# What this task involves
Within the listing below, filter for "brush" and copy every matching line.

# Material for this task
^^^^^^^^
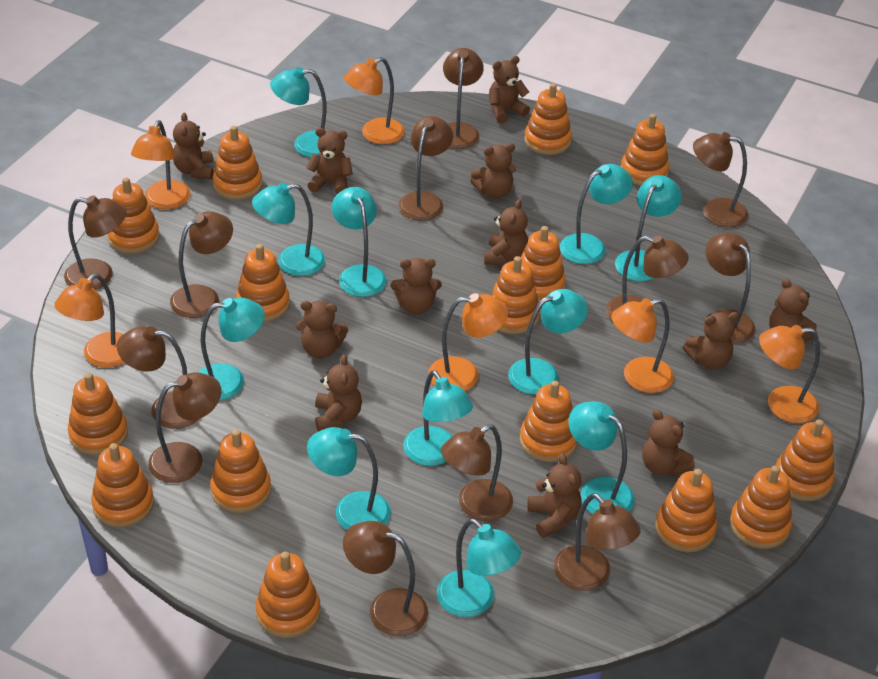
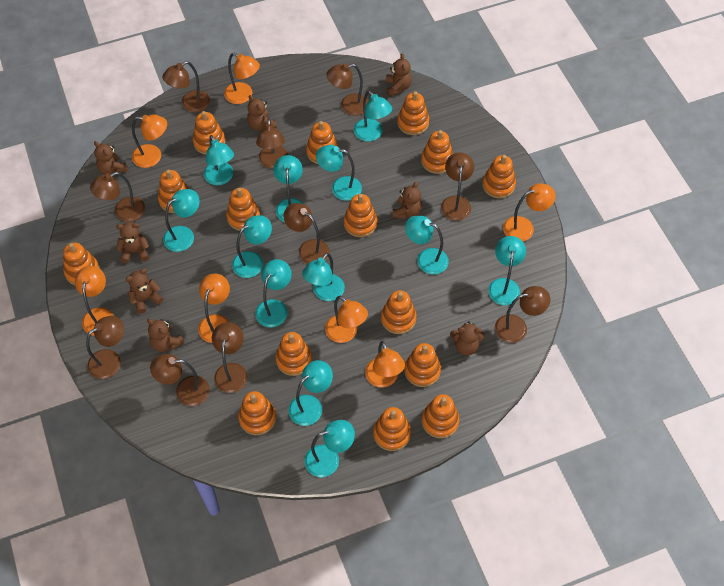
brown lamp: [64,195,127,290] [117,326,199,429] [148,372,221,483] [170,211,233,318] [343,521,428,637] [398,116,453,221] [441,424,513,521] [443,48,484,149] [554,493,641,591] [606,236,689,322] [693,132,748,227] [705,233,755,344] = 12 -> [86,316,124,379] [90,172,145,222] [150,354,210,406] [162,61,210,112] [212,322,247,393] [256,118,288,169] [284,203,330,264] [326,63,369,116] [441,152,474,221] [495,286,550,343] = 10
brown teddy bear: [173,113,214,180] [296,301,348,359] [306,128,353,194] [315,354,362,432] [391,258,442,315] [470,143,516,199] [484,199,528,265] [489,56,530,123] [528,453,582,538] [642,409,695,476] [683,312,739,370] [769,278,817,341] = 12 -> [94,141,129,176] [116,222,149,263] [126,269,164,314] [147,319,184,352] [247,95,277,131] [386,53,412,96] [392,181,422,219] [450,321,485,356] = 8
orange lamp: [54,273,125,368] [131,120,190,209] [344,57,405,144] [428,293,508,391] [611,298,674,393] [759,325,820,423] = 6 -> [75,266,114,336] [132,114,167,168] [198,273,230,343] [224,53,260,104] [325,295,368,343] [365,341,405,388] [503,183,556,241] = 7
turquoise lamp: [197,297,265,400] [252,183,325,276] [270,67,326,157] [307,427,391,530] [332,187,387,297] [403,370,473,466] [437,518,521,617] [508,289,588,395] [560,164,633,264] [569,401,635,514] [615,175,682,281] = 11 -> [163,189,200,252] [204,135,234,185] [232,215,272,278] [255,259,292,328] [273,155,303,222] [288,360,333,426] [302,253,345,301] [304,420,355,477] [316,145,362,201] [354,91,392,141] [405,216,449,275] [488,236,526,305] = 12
^^^^^^^^
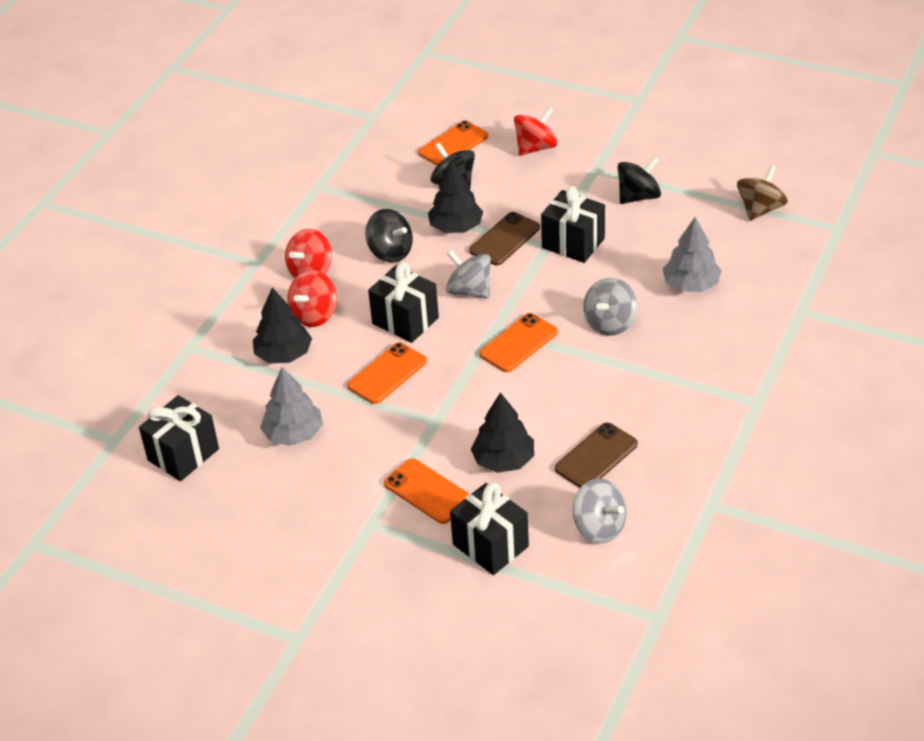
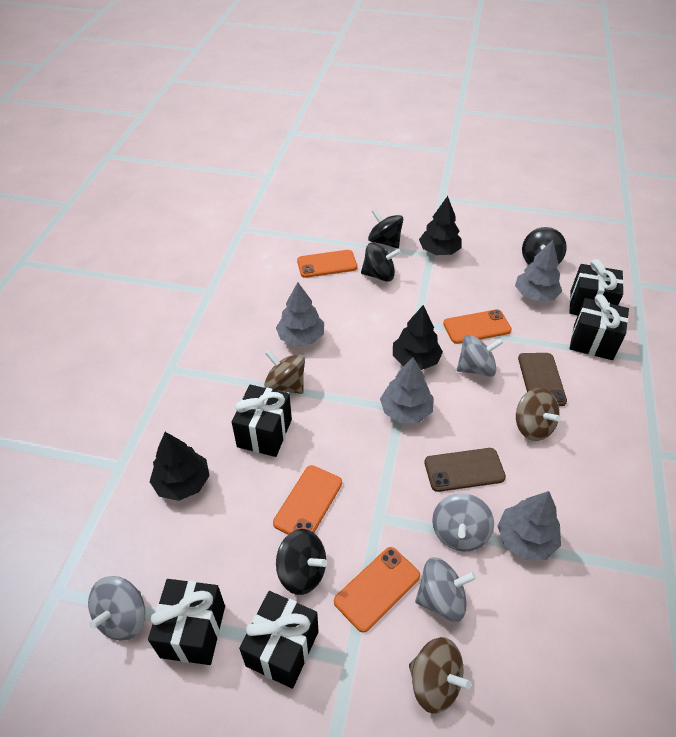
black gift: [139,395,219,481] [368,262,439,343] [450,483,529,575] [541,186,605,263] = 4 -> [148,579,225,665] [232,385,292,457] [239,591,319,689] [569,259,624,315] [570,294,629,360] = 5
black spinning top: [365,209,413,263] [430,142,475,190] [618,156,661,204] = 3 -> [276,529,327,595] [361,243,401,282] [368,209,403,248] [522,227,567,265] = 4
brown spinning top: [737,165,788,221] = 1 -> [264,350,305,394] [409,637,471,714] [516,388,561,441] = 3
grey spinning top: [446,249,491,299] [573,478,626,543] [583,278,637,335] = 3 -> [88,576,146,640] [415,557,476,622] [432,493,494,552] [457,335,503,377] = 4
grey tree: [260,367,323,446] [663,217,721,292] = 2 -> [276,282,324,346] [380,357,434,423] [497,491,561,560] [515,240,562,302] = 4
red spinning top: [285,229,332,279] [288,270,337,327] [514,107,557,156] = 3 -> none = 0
^^^^^^^^
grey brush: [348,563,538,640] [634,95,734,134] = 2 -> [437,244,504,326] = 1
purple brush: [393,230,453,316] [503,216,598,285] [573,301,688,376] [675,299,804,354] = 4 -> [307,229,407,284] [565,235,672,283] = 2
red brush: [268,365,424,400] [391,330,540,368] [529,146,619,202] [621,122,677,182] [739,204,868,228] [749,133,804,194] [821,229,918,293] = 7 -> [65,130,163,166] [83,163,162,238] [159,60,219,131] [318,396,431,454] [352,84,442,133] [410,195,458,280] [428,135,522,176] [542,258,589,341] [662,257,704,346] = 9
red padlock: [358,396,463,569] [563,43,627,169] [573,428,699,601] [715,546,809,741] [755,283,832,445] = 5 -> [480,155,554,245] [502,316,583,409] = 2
^^^^^^^^
# Finished exercise
grey brush: [348,563,538,640] [634,95,734,134] = 2 -> [437,244,504,326] = 1
purple brush: [393,230,453,316] [503,216,598,285] [573,301,688,376] [675,299,804,354] = 4 -> [307,229,407,284] [565,235,672,283] = 2
red brush: [268,365,424,400] [391,330,540,368] [529,146,619,202] [621,122,677,182] [739,204,868,228] [749,133,804,194] [821,229,918,293] = 7 -> [65,130,163,166] [83,163,162,238] [159,60,219,131] [318,396,431,454] [352,84,442,133] [410,195,458,280] [428,135,522,176] [542,258,589,341] [662,257,704,346] = 9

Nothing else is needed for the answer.